» **The task**: Take the data that follows and retype it word for word.

»»

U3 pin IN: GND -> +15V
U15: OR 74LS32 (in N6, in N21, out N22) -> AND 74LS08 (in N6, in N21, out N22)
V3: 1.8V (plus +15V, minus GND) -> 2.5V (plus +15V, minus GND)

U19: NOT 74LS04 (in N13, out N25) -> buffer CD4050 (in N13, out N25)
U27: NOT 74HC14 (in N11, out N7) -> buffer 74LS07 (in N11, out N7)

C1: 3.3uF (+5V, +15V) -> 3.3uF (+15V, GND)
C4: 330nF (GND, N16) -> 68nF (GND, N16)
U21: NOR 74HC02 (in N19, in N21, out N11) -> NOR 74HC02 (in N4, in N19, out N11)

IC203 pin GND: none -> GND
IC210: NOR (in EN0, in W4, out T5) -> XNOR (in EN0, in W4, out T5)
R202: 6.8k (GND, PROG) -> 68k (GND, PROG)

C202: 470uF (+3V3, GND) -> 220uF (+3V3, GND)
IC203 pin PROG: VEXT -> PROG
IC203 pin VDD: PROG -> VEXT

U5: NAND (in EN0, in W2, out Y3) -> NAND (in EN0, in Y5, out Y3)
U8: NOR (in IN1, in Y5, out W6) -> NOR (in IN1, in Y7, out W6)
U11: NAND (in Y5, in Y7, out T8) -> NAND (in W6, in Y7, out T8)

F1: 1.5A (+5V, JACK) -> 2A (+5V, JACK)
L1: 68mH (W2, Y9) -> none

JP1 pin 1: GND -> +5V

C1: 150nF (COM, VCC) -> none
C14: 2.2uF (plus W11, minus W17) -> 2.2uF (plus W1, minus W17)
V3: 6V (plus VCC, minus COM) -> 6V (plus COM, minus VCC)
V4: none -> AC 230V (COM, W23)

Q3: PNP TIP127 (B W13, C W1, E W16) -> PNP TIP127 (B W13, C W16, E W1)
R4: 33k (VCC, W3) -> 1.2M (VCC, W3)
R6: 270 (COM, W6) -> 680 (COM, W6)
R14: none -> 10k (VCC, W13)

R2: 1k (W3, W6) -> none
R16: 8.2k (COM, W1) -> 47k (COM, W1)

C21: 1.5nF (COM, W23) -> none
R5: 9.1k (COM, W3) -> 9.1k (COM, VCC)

««

» **Task result**:
U3 pin IN: GND -> +15V
U15: OR 74LS32 (in N6, in N21, out N22) -> AND 74LS08 (in N6, in N21, out N22)
V3: 1.8V (plus +15V, minus GND) -> 2.5V (plus +15V, minus GND)

U19: NOT 74LS04 (in N13, out N25) -> buffer CD4050 (in N13, out N25)
U27: NOT 74HC14 (in N11, out N7) -> buffer 74LS07 (in N11, out N7)

C1: 3.3uF (+5V, +15V) -> 3.3uF (+15V, GND)
C4: 330nF (GND, N16) -> 68nF (GND, N16)
U21: NOR 74HC02 (in N19, in N21, out N11) -> NOR 74HC02 (in N4, in N19, out N11)

IC203 pin GND: none -> GND
IC210: NOR (in EN0, in W4, out T5) -> XNOR (in EN0, in W4, out T5)
R202: 6.8k (GND, PROG) -> 68k (GND, PROG)

C202: 470uF (+3V3, GND) -> 220uF (+3V3, GND)
IC203 pin PROG: VEXT -> PROG
IC203 pin VDD: PROG -> VEXT

U5: NAND (in EN0, in W2, out Y3) -> NAND (in EN0, in Y5, out Y3)
U8: NOR (in IN1, in Y5, out W6) -> NOR (in IN1, in Y7, out W6)
U11: NAND (in Y5, in Y7, out T8) -> NAND (in W6, in Y7, out T8)

F1: 1.5A (+5V, JACK) -> 2A (+5V, JACK)
L1: 68mH (W2, Y9) -> none

JP1 pin 1: GND -> +5V

C1: 150nF (COM, VCC) -> none
C14: 2.2uF (plus W11, minus W17) -> 2.2uF (plus W1, minus W17)
V3: 6V (plus VCC, minus COM) -> 6V (plus COM, minus VCC)
V4: none -> AC 230V (COM, W23)

Q3: PNP TIP127 (B W13, C W1, E W16) -> PNP TIP127 (B W13, C W16, E W1)
R4: 33k (VCC, W3) -> 1.2M (VCC, W3)
R6: 270 (COM, W6) -> 680 (COM, W6)
R14: none -> 10k (VCC, W13)

R2: 1k (W3, W6) -> none
R16: 8.2k (COM, W1) -> 47k (COM, W1)

C21: 1.5nF (COM, W23) -> none
R5: 9.1k (COM, W3) -> 9.1k (COM, VCC)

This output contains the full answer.